| Activity |
Transcribe, verbatim, every line from the start of the entries through the line that contains "Q3: PMOS (G"; include both boundary lines and omit all others.

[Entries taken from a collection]
=== Begin Enclosure ===

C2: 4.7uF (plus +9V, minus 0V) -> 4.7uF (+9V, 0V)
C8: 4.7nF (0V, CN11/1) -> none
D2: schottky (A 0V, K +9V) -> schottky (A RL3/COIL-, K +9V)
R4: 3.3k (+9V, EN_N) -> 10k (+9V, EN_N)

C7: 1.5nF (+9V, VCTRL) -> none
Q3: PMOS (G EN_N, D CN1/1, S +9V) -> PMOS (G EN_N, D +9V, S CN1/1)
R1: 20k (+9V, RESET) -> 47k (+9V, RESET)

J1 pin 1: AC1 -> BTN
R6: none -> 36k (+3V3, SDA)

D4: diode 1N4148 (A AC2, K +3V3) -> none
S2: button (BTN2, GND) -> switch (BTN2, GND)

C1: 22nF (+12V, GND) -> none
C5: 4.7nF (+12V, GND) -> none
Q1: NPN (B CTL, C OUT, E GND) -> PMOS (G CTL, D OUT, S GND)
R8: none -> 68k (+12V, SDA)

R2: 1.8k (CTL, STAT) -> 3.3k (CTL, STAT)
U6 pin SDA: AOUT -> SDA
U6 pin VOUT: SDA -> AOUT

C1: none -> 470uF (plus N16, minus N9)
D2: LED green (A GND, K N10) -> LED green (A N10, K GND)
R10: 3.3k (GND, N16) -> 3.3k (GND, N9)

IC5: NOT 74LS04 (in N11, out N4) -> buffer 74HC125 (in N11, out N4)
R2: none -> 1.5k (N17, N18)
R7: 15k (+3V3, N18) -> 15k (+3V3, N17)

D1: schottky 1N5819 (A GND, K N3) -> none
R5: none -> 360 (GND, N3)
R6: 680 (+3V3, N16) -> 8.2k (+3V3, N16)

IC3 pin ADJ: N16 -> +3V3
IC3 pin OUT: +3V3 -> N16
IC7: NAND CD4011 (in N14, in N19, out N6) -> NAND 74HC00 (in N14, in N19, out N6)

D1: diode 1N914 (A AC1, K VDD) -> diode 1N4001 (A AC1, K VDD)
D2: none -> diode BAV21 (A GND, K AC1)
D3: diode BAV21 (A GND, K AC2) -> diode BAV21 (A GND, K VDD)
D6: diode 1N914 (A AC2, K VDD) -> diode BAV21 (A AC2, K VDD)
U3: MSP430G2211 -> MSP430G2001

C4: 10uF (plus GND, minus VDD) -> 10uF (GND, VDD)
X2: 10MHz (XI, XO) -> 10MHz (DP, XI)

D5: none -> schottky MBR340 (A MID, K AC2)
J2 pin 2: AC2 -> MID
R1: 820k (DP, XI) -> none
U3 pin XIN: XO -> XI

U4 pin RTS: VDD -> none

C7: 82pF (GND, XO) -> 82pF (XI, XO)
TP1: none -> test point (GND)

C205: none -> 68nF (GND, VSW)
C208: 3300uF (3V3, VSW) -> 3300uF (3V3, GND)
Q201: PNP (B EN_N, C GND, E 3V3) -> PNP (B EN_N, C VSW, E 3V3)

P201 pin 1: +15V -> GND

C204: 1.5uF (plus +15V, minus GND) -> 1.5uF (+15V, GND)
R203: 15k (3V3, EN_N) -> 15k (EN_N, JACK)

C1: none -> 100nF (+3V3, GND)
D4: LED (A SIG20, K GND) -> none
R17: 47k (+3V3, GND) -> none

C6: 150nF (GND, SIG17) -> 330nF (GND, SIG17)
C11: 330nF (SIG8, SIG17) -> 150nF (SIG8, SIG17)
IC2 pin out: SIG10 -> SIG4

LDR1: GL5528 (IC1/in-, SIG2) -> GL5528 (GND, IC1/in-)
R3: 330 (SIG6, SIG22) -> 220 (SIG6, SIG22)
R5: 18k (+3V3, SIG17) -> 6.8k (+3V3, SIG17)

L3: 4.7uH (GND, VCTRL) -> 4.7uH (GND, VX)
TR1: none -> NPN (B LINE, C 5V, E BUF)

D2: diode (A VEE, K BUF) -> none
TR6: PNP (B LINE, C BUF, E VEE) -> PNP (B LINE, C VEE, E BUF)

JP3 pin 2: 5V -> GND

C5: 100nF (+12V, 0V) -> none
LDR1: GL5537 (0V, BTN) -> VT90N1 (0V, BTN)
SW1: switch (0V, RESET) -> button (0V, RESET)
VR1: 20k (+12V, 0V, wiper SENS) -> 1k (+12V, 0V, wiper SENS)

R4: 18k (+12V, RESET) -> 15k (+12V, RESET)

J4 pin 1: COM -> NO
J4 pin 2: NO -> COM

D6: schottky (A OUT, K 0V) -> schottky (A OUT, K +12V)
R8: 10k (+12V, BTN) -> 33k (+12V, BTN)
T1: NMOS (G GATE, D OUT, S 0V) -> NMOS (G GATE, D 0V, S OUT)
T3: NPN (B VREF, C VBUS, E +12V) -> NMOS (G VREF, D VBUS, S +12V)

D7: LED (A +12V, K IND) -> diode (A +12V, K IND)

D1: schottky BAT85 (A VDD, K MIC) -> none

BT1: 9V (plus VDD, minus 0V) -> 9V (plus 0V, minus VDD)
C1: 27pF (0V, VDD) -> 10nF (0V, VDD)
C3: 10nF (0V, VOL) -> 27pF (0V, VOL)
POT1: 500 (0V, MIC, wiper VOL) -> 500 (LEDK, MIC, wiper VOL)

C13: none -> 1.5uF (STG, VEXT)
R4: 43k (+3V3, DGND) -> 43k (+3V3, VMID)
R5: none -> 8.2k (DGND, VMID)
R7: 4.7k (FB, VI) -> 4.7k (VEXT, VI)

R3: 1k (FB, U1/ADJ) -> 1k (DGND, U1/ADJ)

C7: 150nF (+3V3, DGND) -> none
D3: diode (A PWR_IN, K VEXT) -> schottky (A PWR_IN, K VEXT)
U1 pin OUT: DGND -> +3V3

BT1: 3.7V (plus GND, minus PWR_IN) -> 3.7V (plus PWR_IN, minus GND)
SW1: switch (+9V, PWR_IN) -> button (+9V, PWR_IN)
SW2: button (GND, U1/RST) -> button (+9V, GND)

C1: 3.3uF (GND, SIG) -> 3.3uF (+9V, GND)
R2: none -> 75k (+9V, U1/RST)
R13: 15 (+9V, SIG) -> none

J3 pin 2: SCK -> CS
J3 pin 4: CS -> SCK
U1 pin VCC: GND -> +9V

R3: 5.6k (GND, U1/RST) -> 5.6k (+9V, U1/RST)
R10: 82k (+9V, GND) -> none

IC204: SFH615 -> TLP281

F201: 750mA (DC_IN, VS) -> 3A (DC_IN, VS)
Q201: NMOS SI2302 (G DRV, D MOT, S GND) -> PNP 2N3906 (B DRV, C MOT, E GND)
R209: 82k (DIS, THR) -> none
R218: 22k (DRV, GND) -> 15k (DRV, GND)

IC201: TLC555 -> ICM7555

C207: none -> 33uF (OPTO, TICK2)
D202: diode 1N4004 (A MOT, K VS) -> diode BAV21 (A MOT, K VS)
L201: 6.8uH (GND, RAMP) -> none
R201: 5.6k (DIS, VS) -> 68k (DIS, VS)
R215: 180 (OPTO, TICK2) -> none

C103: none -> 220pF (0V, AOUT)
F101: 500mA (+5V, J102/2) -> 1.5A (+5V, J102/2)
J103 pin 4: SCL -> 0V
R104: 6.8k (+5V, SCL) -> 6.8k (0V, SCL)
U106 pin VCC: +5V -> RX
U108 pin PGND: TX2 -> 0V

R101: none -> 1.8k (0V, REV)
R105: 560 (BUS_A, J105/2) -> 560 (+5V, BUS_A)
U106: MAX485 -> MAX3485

=== End Enclosure ===

| Response box |
C2: 4.7uF (plus +9V, minus 0V) -> 4.7uF (+9V, 0V)
C8: 4.7nF (0V, CN11/1) -> none
D2: schottky (A 0V, K +9V) -> schottky (A RL3/COIL-, K +9V)
R4: 3.3k (+9V, EN_N) -> 10k (+9V, EN_N)

C7: 1.5nF (+9V, VCTRL) -> none
Q3: PMOS (G EN_N, D CN1/1, S +9V) -> PMOS (G EN_N, D +9V, S CN1/1)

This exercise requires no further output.